● How to complete this task: Output only the lines below that start at the line containing "Q1: PNP (B EN_N, C" and end at the line containing "V1: 24V (plus", with both ends kept.

● Extracted records:
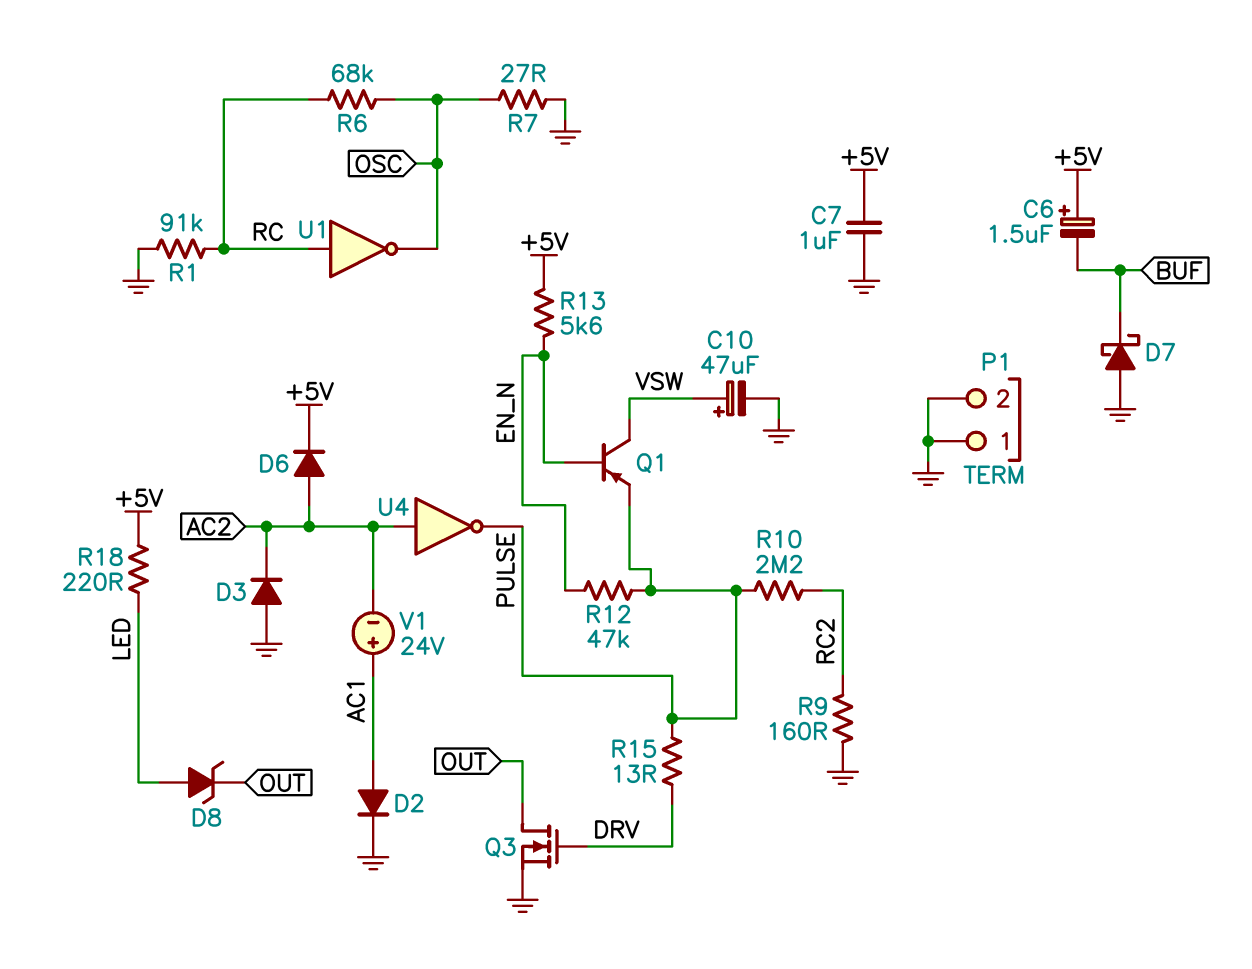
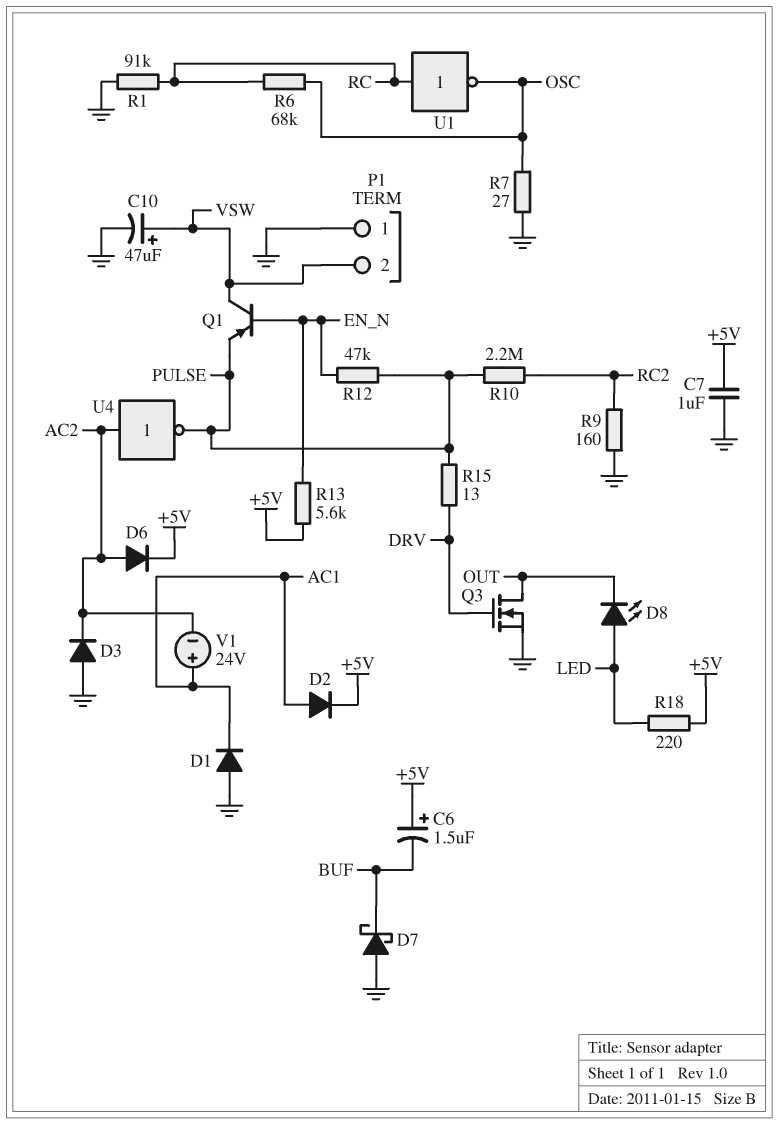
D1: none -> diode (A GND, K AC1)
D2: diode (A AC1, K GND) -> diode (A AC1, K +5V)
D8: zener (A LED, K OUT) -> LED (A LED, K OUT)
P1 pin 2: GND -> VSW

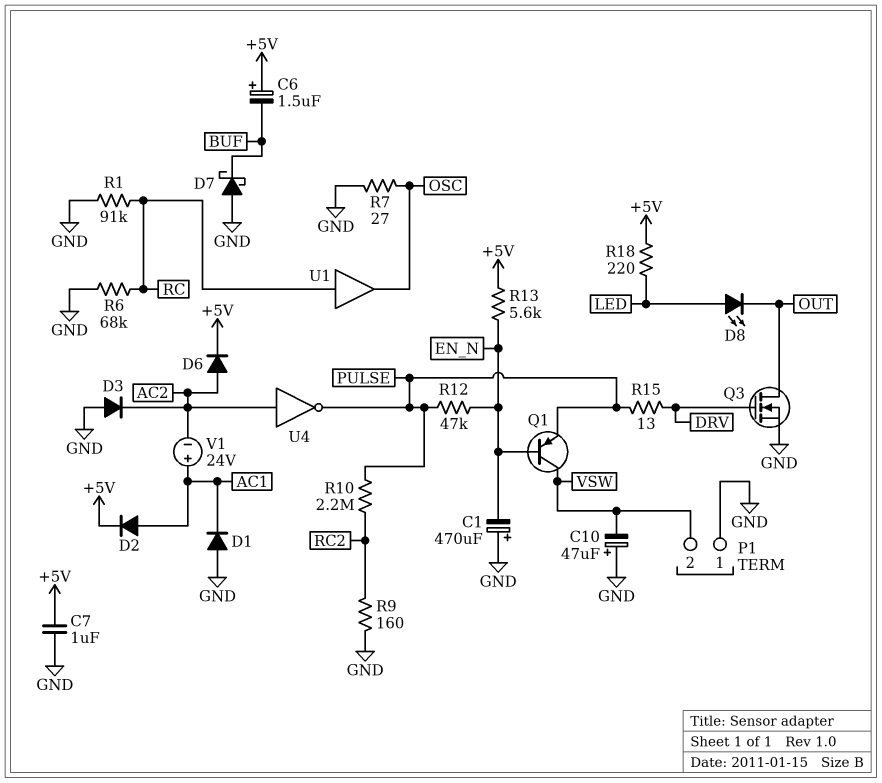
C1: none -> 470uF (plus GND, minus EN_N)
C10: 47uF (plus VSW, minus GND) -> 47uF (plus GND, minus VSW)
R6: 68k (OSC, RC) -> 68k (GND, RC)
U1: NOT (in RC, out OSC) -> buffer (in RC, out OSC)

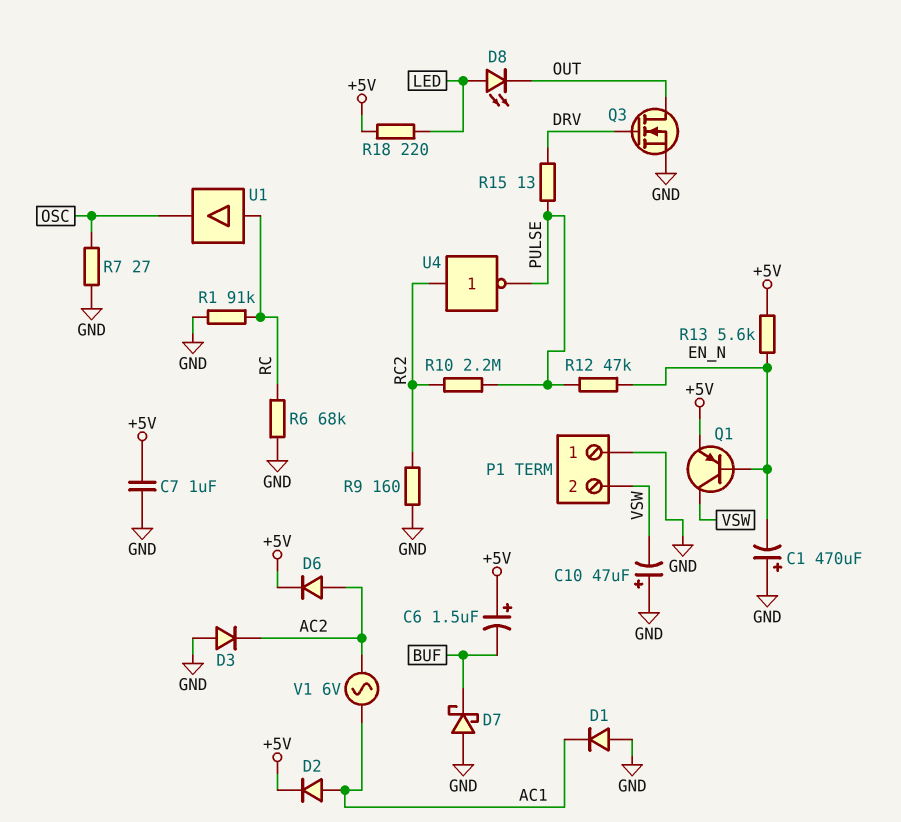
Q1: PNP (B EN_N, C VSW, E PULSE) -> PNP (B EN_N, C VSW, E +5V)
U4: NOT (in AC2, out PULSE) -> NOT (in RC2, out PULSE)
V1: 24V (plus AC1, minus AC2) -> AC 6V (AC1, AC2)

--

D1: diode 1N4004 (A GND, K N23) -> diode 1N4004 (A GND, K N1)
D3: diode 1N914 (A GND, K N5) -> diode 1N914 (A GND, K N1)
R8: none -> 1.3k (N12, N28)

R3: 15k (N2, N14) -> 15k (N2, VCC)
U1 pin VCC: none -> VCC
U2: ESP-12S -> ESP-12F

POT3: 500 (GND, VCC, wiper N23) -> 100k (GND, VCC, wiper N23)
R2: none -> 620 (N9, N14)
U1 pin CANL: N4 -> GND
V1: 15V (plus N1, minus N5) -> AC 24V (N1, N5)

* * *

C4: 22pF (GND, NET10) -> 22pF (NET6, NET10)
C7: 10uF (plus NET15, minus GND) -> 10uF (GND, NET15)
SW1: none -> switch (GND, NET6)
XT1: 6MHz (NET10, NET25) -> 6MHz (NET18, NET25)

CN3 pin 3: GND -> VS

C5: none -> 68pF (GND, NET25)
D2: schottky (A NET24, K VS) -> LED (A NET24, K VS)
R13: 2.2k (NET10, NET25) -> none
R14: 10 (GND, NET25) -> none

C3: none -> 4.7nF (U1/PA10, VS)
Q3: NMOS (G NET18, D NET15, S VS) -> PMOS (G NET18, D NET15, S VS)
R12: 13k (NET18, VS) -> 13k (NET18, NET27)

● Final answer:
Q1: PNP (B EN_N, C VSW, E PULSE) -> PNP (B EN_N, C VSW, E +5V)
U4: NOT (in AC2, out PULSE) -> NOT (in RC2, out PULSE)
V1: 24V (plus AC1, minus AC2) -> AC 6V (AC1, AC2)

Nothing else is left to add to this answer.